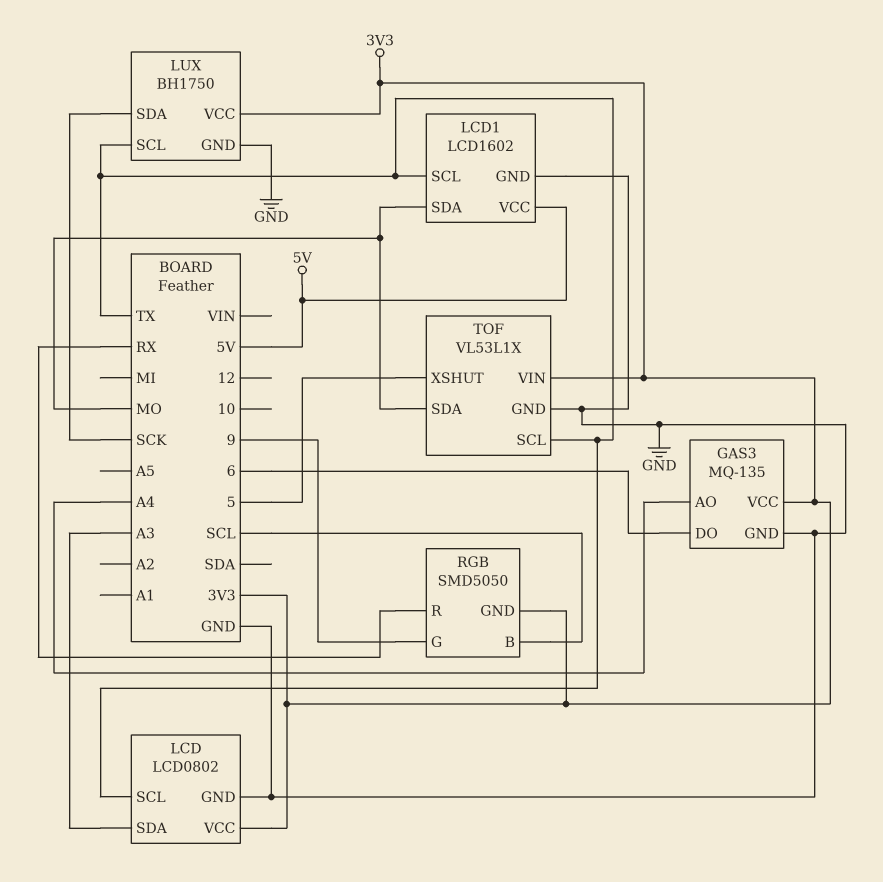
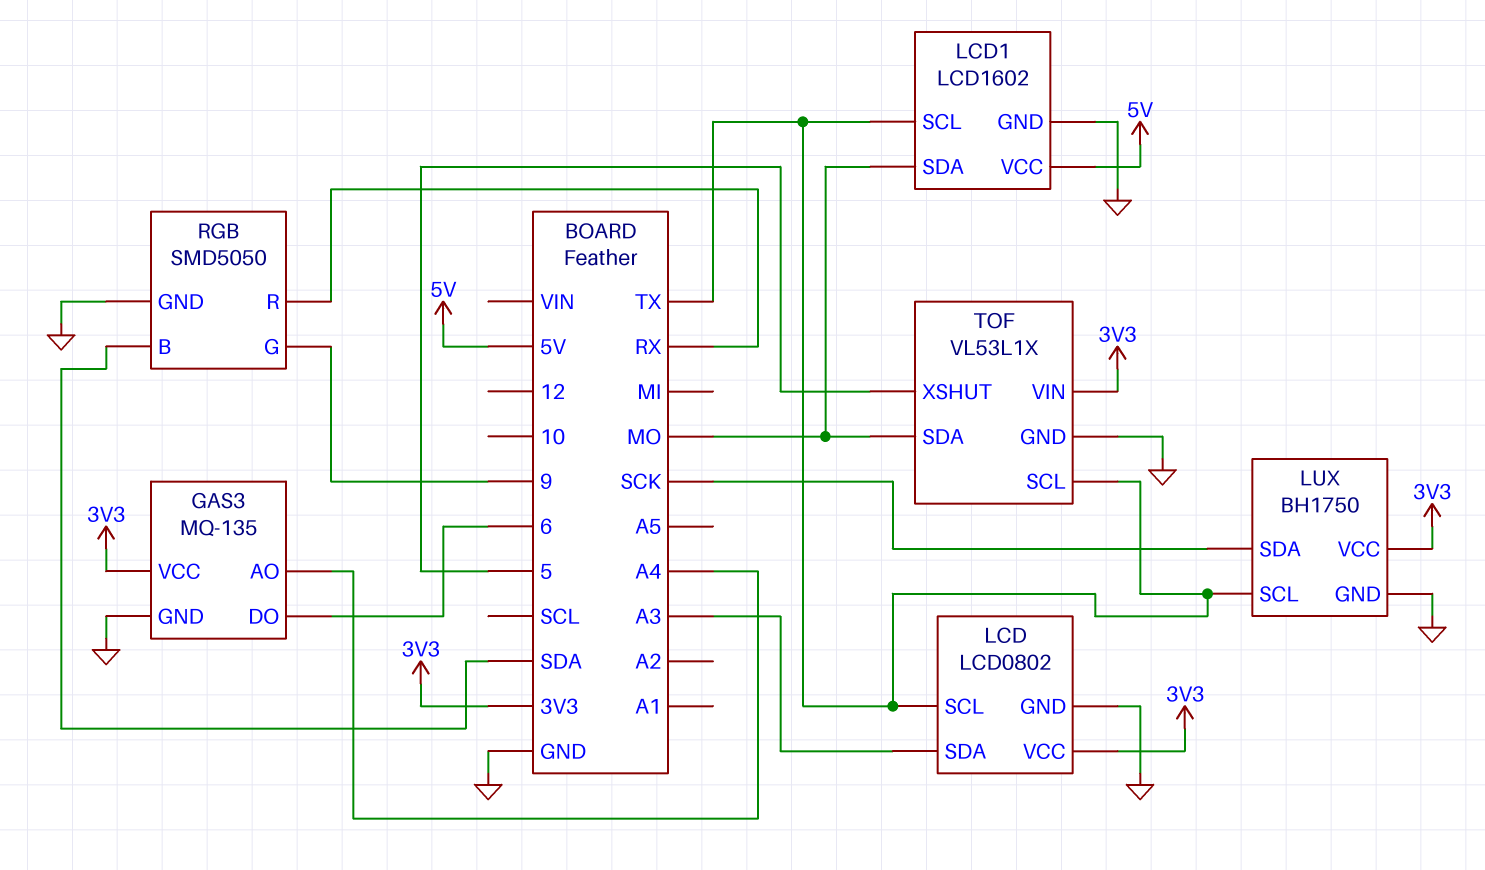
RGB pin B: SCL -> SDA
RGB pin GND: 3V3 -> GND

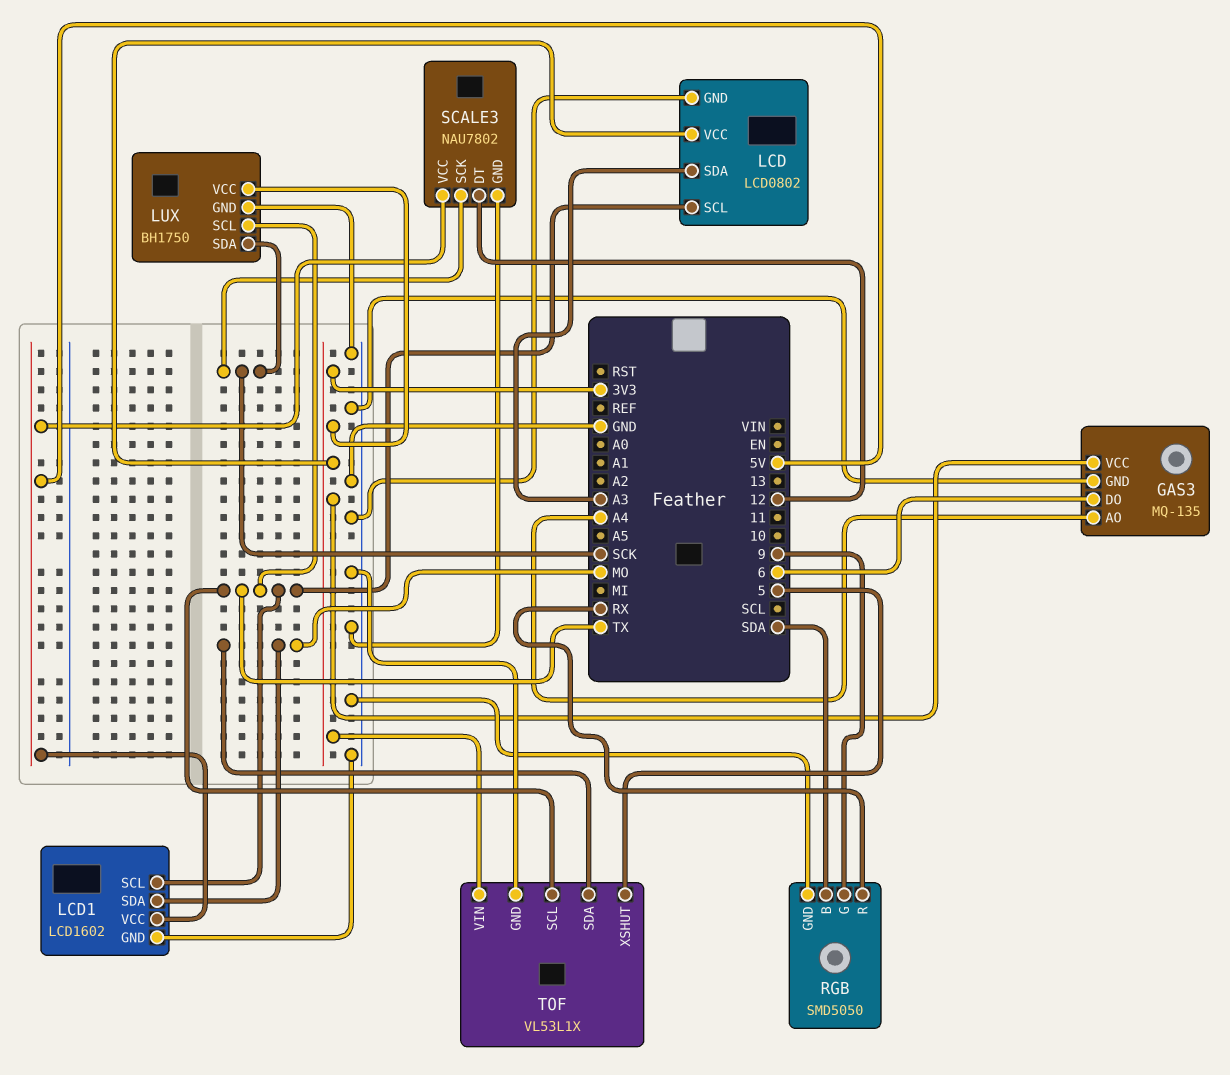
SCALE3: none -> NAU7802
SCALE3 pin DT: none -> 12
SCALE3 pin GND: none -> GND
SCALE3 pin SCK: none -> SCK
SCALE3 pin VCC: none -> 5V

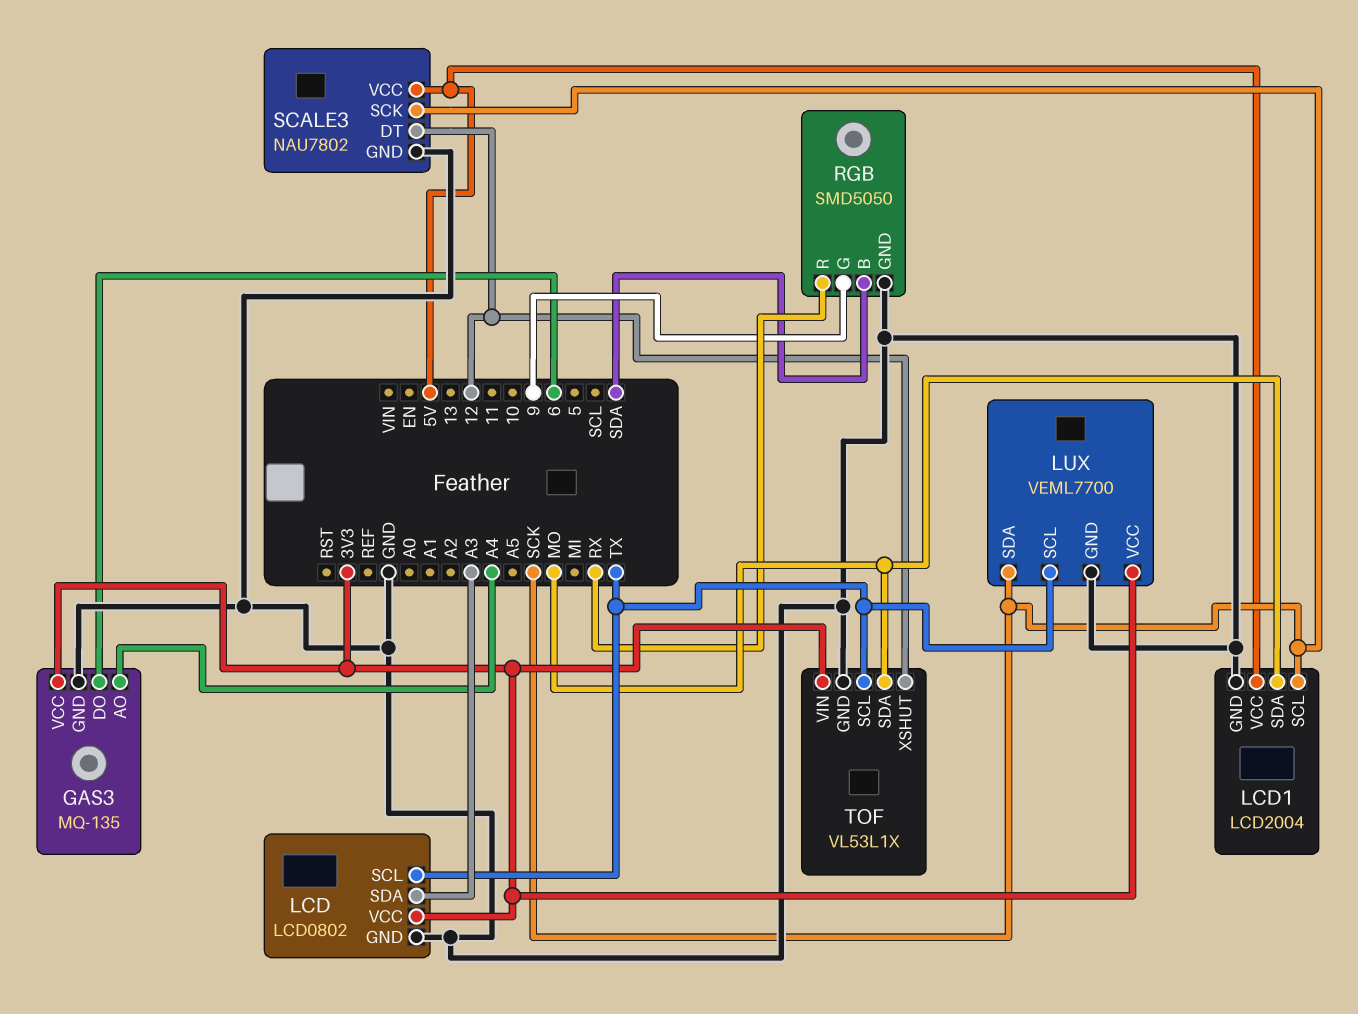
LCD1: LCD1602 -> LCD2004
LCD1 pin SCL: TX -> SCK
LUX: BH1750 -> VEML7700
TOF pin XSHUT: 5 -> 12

========

Activity. Search the entries for the string "none" and collect each line that has it.

Result for this exercise.
SCALE3: none -> NAU7802
SCALE3 pin DT: none -> 12
SCALE3 pin GND: none -> GND
SCALE3 pin SCK: none -> SCK
SCALE3 pin VCC: none -> 5V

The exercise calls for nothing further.